**THE TASK**: The answer should hold only the line with "white strawberry [274,180,321,222]" and each line after it through the last line of the material, exactly.

**RECORD SET**:
_ _ _

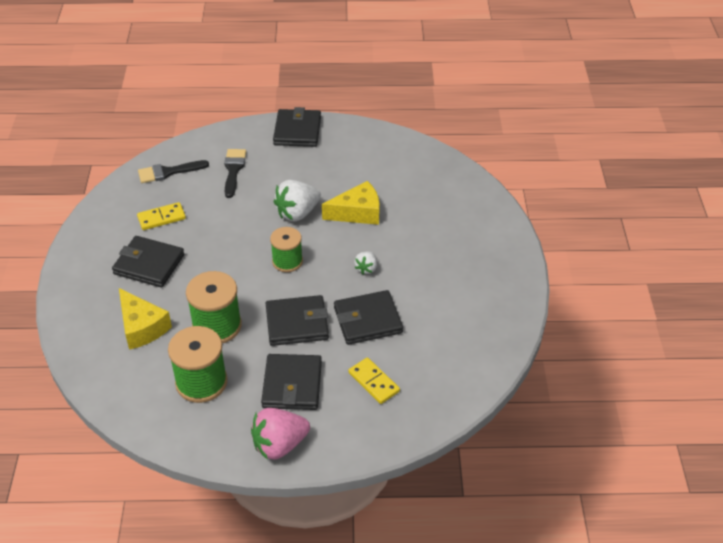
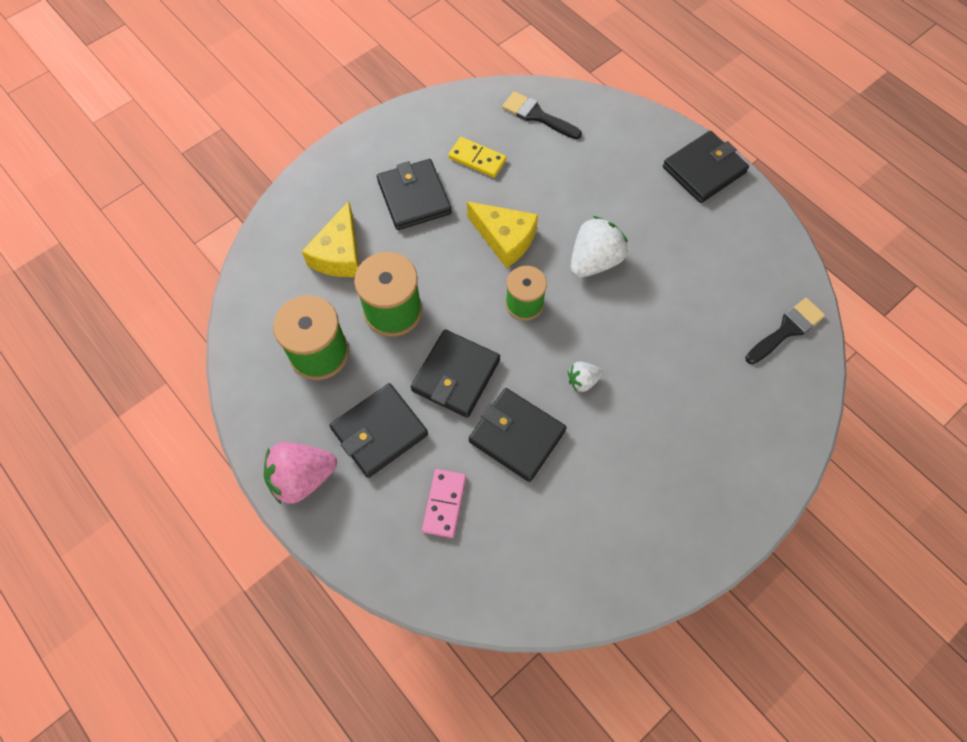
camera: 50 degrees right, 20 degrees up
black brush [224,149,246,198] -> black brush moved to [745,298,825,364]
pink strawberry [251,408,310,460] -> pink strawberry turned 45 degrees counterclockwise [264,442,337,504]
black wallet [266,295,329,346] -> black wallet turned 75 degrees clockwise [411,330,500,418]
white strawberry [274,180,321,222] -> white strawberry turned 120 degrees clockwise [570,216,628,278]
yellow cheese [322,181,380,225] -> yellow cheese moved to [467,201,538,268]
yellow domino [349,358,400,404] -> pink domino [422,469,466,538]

_ _ _

**OUTPUT**:
white strawberry [274,180,321,222] -> white strawberry turned 120 degrees clockwise [570,216,628,278]
yellow cheese [322,181,380,225] -> yellow cheese moved to [467,201,538,268]
yellow domino [349,358,400,404] -> pink domino [422,469,466,538]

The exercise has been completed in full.